§ **Stored rows**
☆ ☆ ☆ ☆ ☆

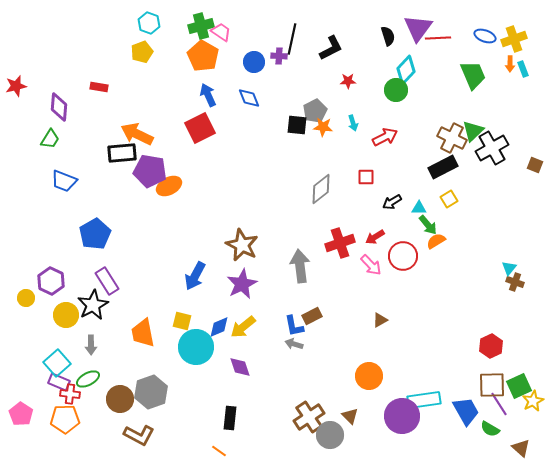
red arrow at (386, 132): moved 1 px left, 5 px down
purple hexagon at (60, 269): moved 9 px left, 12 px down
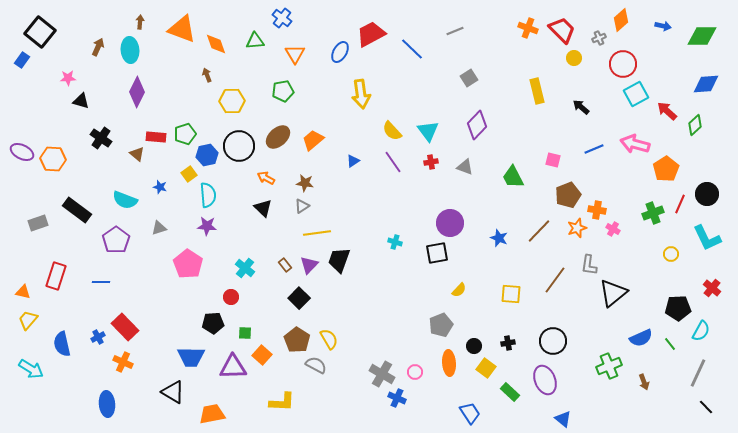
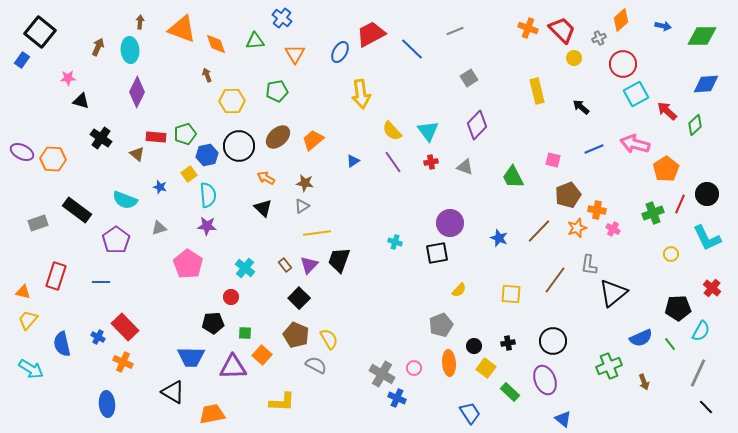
green pentagon at (283, 91): moved 6 px left
blue cross at (98, 337): rotated 32 degrees counterclockwise
brown pentagon at (297, 340): moved 1 px left, 5 px up; rotated 10 degrees counterclockwise
pink circle at (415, 372): moved 1 px left, 4 px up
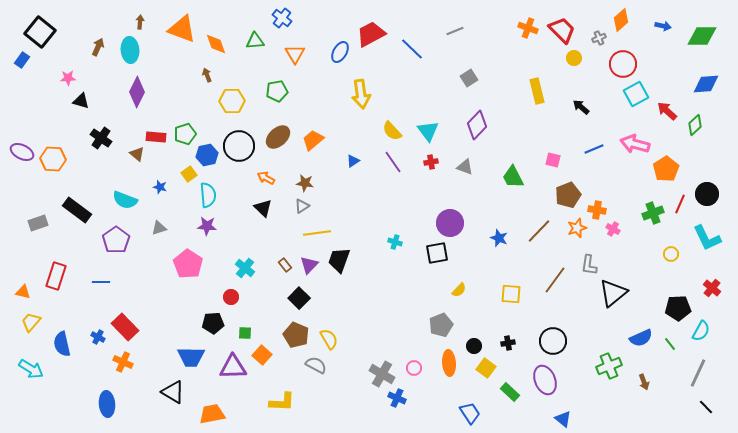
yellow trapezoid at (28, 320): moved 3 px right, 2 px down
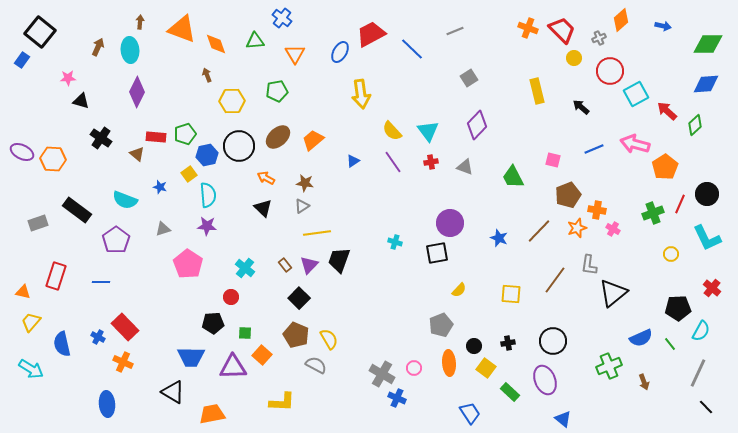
green diamond at (702, 36): moved 6 px right, 8 px down
red circle at (623, 64): moved 13 px left, 7 px down
orange pentagon at (666, 169): moved 1 px left, 2 px up
gray triangle at (159, 228): moved 4 px right, 1 px down
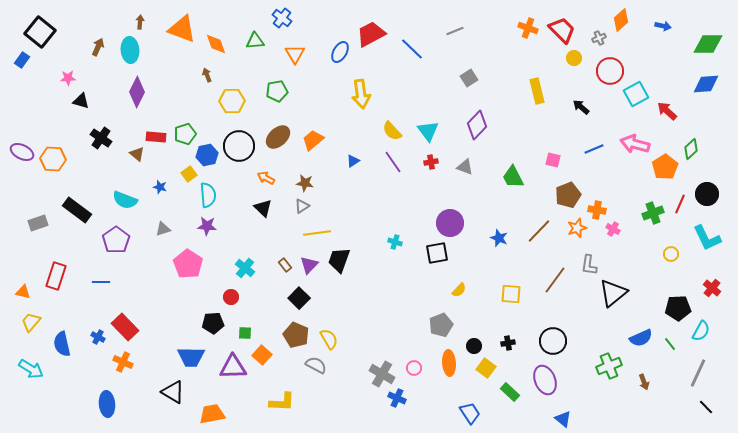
green diamond at (695, 125): moved 4 px left, 24 px down
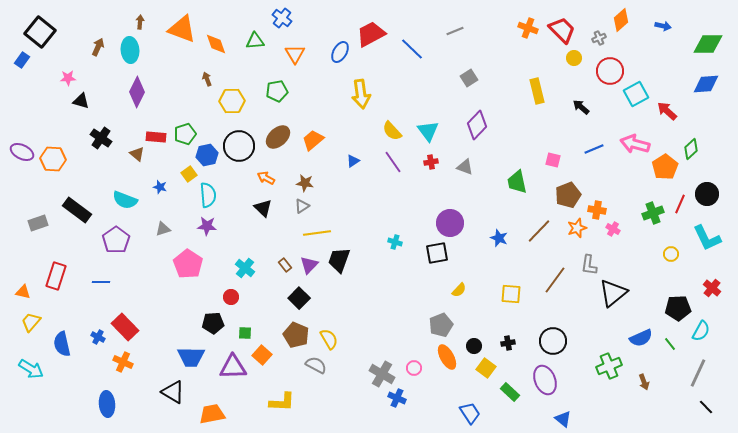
brown arrow at (207, 75): moved 4 px down
green trapezoid at (513, 177): moved 4 px right, 5 px down; rotated 15 degrees clockwise
orange ellipse at (449, 363): moved 2 px left, 6 px up; rotated 25 degrees counterclockwise
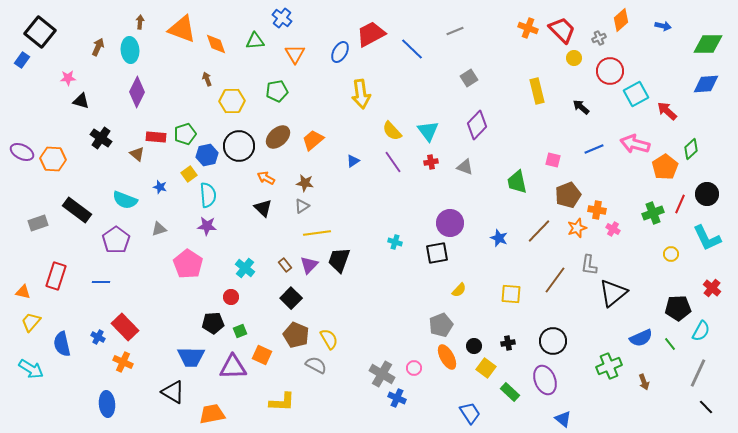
gray triangle at (163, 229): moved 4 px left
black square at (299, 298): moved 8 px left
green square at (245, 333): moved 5 px left, 2 px up; rotated 24 degrees counterclockwise
orange square at (262, 355): rotated 18 degrees counterclockwise
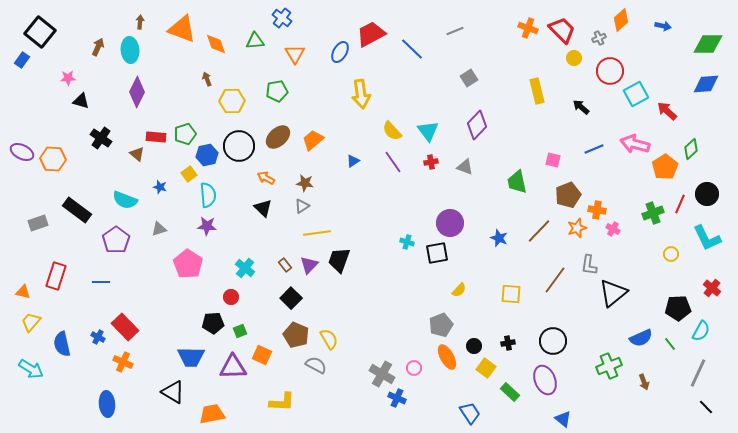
cyan cross at (395, 242): moved 12 px right
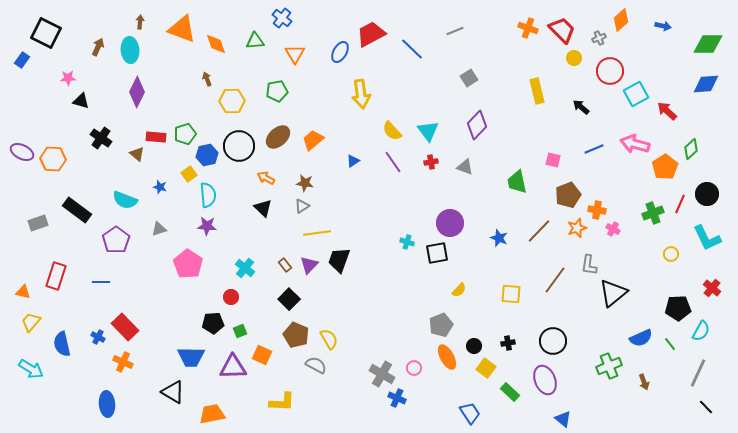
black square at (40, 32): moved 6 px right, 1 px down; rotated 12 degrees counterclockwise
black square at (291, 298): moved 2 px left, 1 px down
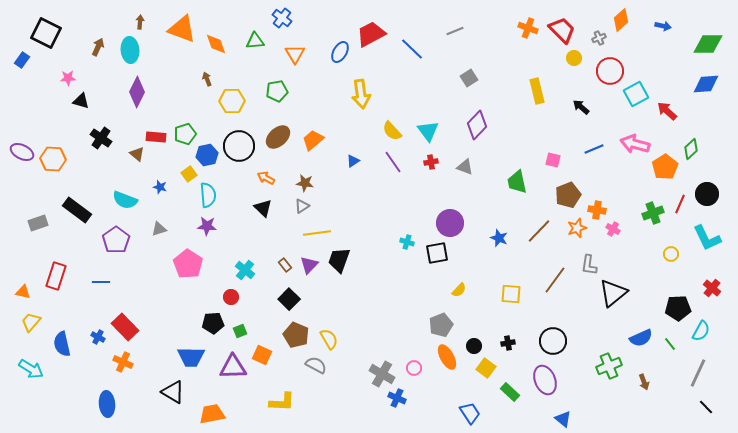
cyan cross at (245, 268): moved 2 px down
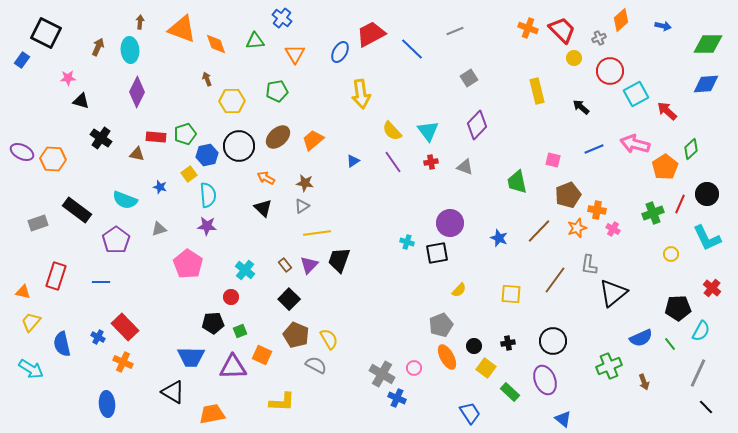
brown triangle at (137, 154): rotated 28 degrees counterclockwise
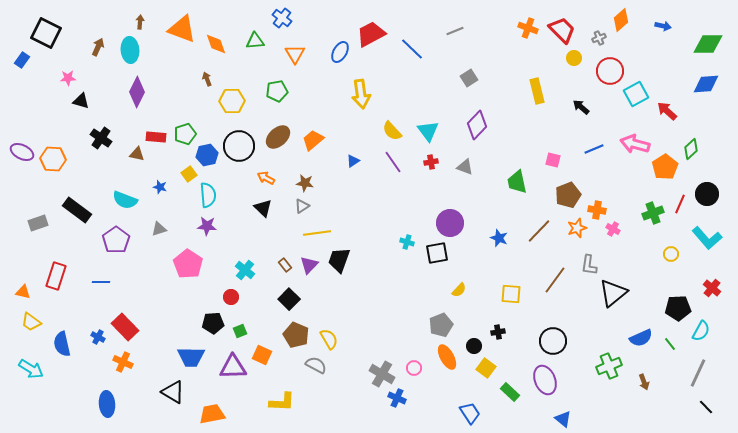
cyan L-shape at (707, 238): rotated 16 degrees counterclockwise
yellow trapezoid at (31, 322): rotated 95 degrees counterclockwise
black cross at (508, 343): moved 10 px left, 11 px up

☆ ☆ ☆ ☆ ☆

§ **What is expected**
Recast every line of the records above as a single numbered list, leaving out the pictures and any blank lines.

§ **The answer**
1. red arrow at (386, 132): moved 1 px left, 5 px down
2. purple hexagon at (60, 269): moved 9 px left, 12 px down
3. green pentagon at (283, 91): moved 6 px left
4. blue cross at (98, 337): rotated 32 degrees counterclockwise
5. brown pentagon at (297, 340): moved 1 px left, 5 px up; rotated 10 degrees counterclockwise
6. pink circle at (415, 372): moved 1 px left, 4 px up
7. yellow trapezoid at (28, 320): moved 3 px right, 2 px down
8. green diamond at (702, 36): moved 6 px right, 8 px down
9. red circle at (623, 64): moved 13 px left, 7 px down
10. orange pentagon at (666, 169): moved 1 px left, 2 px up
11. gray triangle at (159, 228): moved 4 px right, 1 px down
12. green diamond at (695, 125): moved 4 px left, 24 px down
13. brown arrow at (207, 75): moved 4 px down
14. green trapezoid at (513, 177): moved 4 px right, 5 px down; rotated 15 degrees clockwise
15. orange ellipse at (449, 363): moved 2 px left, 6 px up; rotated 25 degrees counterclockwise
16. gray triangle at (163, 229): moved 4 px left
17. black square at (299, 298): moved 8 px left
18. green square at (245, 333): moved 5 px left, 2 px up; rotated 24 degrees counterclockwise
19. orange square at (262, 355): rotated 18 degrees counterclockwise
20. cyan cross at (395, 242): moved 12 px right
21. black square at (40, 32): moved 6 px right, 1 px down; rotated 12 degrees counterclockwise
22. black square at (291, 298): moved 2 px left, 1 px down
23. cyan cross at (245, 268): moved 2 px down
24. brown triangle at (137, 154): rotated 28 degrees counterclockwise
25. cyan L-shape at (707, 238): rotated 16 degrees counterclockwise
26. yellow trapezoid at (31, 322): rotated 95 degrees counterclockwise
27. black cross at (508, 343): moved 10 px left, 11 px up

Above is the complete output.